> _What you need to do_:
Return each line exactly as written. Begin with the first line of the entries and end with the line that has "(619, 210) = (605, 236): red".

[Opening Input section]

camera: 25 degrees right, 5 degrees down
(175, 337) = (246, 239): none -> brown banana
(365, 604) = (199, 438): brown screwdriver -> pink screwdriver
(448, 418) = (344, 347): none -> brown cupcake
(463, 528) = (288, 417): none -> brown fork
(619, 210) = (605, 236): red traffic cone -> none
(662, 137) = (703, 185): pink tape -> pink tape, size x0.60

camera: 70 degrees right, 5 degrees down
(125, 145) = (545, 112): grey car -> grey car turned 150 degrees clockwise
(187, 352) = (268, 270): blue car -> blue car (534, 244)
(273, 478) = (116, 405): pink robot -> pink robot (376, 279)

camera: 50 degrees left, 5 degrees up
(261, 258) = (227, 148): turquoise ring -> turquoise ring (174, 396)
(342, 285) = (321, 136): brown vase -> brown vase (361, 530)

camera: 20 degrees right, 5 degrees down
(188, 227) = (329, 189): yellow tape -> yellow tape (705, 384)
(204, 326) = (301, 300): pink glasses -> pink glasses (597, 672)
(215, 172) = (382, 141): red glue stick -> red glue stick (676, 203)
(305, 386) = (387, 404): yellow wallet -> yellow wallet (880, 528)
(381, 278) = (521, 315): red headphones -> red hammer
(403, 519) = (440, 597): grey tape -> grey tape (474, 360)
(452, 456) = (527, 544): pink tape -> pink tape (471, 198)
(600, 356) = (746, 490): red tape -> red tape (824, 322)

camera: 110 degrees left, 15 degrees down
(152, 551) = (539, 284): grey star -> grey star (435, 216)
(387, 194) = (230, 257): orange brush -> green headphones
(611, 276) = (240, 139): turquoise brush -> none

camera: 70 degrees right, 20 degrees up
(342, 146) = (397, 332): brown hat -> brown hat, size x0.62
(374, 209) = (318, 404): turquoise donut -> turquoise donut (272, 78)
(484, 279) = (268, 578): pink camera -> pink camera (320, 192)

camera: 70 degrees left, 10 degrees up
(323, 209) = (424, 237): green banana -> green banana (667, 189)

[Closing Input section]

> _Written answer_:
camera: 25 degrees right, 5 degrees down
(175, 337) = (246, 239): none -> brown banana
(365, 604) = (199, 438): brown screwdriver -> pink screwdriver
(448, 418) = (344, 347): none -> brown cupcake
(463, 528) = (288, 417): none -> brown fork
(619, 210) = (605, 236): red traffic cone -> none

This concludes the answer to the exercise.